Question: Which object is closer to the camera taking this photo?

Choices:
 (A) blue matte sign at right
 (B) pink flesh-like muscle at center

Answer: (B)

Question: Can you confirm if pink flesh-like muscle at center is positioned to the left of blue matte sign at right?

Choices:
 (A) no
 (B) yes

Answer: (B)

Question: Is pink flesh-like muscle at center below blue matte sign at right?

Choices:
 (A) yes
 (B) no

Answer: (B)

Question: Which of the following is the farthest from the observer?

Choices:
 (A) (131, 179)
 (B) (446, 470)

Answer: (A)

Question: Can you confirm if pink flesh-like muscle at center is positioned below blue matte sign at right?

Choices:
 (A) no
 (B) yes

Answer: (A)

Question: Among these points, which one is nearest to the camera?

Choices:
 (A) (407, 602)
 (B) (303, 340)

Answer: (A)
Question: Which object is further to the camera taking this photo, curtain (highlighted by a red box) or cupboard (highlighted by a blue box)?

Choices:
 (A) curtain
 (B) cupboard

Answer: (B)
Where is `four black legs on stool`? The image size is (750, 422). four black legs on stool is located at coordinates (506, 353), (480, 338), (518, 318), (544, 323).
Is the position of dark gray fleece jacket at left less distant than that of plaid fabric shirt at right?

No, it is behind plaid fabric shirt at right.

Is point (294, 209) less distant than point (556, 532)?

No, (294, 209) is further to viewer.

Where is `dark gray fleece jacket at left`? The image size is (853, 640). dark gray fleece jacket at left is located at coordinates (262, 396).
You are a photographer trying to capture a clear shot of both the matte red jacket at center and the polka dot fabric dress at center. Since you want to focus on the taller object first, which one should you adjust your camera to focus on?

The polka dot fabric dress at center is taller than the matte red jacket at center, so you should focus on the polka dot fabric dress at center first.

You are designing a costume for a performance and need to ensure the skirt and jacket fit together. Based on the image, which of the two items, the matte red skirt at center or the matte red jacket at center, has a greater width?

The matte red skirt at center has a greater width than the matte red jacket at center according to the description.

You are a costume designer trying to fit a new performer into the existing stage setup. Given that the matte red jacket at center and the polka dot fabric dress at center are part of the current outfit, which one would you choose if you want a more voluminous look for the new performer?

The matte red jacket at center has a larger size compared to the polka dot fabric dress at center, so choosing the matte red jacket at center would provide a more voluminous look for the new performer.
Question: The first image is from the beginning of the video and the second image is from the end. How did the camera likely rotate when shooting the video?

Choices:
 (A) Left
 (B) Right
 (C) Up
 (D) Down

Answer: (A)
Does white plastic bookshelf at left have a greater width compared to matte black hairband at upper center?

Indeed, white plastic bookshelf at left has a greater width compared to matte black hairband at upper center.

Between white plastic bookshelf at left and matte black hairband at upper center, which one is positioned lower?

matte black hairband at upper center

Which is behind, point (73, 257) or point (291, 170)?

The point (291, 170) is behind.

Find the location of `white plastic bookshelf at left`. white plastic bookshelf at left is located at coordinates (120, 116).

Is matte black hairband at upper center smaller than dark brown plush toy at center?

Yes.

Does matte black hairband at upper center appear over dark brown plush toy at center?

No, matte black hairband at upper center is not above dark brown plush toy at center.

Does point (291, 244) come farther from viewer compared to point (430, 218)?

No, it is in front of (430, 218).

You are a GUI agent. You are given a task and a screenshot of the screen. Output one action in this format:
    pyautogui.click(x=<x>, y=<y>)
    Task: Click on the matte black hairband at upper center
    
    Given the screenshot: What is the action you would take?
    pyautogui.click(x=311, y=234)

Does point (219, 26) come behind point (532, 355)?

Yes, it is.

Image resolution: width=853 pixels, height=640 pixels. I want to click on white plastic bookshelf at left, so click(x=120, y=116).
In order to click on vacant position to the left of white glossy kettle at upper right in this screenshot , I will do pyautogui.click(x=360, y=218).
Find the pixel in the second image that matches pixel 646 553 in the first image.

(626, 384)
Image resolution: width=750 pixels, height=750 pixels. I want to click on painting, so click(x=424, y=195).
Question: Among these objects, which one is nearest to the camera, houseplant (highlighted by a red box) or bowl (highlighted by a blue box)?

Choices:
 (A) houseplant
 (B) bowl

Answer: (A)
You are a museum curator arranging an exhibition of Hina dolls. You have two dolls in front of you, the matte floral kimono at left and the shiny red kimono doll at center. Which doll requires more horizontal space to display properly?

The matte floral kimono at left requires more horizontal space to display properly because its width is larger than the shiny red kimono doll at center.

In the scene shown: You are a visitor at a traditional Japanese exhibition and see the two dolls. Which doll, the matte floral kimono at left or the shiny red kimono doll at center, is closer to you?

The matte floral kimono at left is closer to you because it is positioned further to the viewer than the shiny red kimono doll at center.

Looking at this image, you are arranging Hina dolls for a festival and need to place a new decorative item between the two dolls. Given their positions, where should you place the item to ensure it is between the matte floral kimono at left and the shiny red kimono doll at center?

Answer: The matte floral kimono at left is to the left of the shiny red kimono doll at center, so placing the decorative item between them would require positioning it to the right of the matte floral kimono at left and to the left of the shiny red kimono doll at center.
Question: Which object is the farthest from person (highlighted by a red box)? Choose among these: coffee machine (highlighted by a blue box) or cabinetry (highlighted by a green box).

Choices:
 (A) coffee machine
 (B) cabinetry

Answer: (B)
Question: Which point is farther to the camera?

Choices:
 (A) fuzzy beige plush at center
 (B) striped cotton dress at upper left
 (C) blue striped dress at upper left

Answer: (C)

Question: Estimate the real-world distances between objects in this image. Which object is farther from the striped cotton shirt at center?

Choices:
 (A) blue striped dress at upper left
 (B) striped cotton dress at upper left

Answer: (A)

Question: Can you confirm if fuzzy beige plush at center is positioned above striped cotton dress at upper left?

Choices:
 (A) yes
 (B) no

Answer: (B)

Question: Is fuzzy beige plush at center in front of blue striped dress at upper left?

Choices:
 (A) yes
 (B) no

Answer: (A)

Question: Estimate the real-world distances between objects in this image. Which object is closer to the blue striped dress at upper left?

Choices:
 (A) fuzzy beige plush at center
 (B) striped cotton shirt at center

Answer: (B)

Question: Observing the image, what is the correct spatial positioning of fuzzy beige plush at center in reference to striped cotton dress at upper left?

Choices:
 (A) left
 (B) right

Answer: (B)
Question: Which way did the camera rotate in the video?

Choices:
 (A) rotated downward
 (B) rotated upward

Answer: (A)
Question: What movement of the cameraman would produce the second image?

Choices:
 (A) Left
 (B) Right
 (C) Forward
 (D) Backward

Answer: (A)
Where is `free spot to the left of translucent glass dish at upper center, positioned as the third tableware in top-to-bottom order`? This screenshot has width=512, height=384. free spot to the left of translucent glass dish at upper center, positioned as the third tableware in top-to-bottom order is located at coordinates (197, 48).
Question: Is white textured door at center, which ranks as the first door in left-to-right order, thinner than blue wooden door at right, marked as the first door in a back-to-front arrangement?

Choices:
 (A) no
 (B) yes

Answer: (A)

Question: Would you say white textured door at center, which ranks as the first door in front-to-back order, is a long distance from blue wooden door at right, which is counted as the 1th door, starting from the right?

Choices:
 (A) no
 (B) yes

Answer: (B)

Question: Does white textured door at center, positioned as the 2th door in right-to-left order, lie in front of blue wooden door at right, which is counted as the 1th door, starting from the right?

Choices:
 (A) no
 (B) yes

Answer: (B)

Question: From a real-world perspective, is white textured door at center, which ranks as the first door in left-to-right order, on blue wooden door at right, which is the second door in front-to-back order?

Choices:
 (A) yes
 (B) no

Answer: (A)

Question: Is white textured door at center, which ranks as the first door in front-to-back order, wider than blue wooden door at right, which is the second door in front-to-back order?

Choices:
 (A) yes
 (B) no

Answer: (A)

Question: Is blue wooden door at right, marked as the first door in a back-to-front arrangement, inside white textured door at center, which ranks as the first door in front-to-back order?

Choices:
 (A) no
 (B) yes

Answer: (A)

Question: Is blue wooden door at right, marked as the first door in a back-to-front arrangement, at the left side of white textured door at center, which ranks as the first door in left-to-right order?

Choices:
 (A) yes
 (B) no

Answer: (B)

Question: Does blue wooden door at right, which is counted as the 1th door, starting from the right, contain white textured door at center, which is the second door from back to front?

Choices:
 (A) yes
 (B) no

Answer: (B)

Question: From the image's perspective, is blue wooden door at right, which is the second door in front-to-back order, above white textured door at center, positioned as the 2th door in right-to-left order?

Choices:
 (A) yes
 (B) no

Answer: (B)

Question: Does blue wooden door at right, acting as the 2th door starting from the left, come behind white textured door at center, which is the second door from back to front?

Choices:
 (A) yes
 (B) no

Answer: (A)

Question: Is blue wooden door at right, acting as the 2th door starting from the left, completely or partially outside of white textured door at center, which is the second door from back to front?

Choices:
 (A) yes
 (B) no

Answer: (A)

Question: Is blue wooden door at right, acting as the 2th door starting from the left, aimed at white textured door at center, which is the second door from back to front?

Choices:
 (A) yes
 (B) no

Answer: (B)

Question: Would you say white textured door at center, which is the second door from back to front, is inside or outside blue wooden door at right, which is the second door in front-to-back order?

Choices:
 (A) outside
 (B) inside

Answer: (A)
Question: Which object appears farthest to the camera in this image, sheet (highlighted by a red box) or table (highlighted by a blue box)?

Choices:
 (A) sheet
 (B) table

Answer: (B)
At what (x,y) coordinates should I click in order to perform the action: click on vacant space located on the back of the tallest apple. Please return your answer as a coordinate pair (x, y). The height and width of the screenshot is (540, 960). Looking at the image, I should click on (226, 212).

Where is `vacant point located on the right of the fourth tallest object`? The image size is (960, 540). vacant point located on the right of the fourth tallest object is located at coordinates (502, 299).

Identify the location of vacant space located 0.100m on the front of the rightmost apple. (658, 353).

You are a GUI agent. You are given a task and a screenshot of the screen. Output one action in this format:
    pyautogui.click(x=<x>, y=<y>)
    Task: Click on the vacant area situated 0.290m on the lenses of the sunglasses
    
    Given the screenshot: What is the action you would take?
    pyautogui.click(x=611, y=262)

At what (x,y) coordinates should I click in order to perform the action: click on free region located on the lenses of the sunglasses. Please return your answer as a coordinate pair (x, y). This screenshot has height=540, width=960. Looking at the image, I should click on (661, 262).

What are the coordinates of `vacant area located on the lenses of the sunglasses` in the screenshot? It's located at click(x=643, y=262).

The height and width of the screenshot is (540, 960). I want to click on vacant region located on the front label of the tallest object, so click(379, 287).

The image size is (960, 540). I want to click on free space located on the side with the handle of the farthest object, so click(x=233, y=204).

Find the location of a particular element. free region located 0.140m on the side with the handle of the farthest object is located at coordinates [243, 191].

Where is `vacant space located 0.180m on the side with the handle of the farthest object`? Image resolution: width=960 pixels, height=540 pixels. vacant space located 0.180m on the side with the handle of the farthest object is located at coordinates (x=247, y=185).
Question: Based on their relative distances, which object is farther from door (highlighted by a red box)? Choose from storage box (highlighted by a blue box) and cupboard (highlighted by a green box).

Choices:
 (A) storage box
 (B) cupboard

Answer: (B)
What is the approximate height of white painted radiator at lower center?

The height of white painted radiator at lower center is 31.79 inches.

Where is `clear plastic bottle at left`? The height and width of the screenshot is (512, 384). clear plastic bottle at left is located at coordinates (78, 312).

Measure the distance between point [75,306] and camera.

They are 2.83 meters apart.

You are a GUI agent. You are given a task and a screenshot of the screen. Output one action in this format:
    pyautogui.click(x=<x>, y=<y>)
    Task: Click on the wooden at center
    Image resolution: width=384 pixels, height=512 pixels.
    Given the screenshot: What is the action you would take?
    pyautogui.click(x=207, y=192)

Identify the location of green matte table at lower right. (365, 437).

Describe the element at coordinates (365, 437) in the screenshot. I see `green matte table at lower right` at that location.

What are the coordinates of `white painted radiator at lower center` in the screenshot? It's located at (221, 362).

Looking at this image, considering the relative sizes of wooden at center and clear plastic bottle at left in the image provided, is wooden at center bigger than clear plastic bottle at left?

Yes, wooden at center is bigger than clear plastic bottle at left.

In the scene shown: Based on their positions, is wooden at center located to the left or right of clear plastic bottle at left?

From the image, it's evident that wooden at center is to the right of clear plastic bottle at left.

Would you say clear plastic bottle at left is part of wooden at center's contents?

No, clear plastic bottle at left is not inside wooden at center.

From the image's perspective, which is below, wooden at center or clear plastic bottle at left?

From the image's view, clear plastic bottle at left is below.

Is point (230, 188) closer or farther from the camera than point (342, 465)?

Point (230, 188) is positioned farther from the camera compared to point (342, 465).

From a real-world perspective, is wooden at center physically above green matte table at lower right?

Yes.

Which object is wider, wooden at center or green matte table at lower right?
· · · · · · ·
### Activity
Arrange the lines of the records, starting with the line containing "Yes, it is." and going through the line containing "Looking at this image, you", as a Markdown table with the columns Row and Line. Number each line in order and leave out the blank ones.

### Solved problem
| Row | Line |
|---|---|
| 1 | Yes, it is. |
| 2 | Image resolution: width=853 pixels, height=640 pixels. I want to click on white plastic bookshelf at left, so click(x=120, y=116). |
| 3 | In order to click on vacant position to the left of white glossy kettle at upper right in this screenshot , I will do pyautogui.click(x=360, y=218). |
| 4 | Find the pixel in the second image that matches pixel 646 553 in the first image. |
| 5 | (626, 384) |
| 6 | Image resolution: width=750 pixels, height=750 pixels. I want to click on painting, so click(x=424, y=195). |
| 7 | Question: Among these objects, which one is nearest to the camera, houseplant (highlighted by a red box) or bowl (highlighted by a blue box)? |
| 8 | Choices: |
| 9 |  (A) houseplant |
| 10 |  (B) bowl |
| 11 | Answer: (A) |
| 12 | You are a museum curator arranging an exhibition of Hina dolls. You have two dolls in front of you, the matte floral kimono at left and the shiny red kimono doll at center. Which doll requires more horizontal space to display properly? |
| 13 | The matte floral kimono at left requires more horizontal space to display properly because its width is larger than the shiny red kimono doll at center. |
| 14 | In the scene shown: You are a visitor at a traditional Japanese exhibition and see the two dolls. Which doll, the matte floral kimono at left or the shiny red kimono doll at center, is closer to you? |
| 15 | The matte floral kimono at left is closer to you because it is positioned further to the viewer than the shiny red kimono doll at center. |
| 16 | Looking at this image, you are arranging Hina dolls for a festival and need to place a new decorative item between the two dolls. Given their positions, where should you place the item to ensure it is between the matte floral kimono at left and the shiny red kimono doll at center? |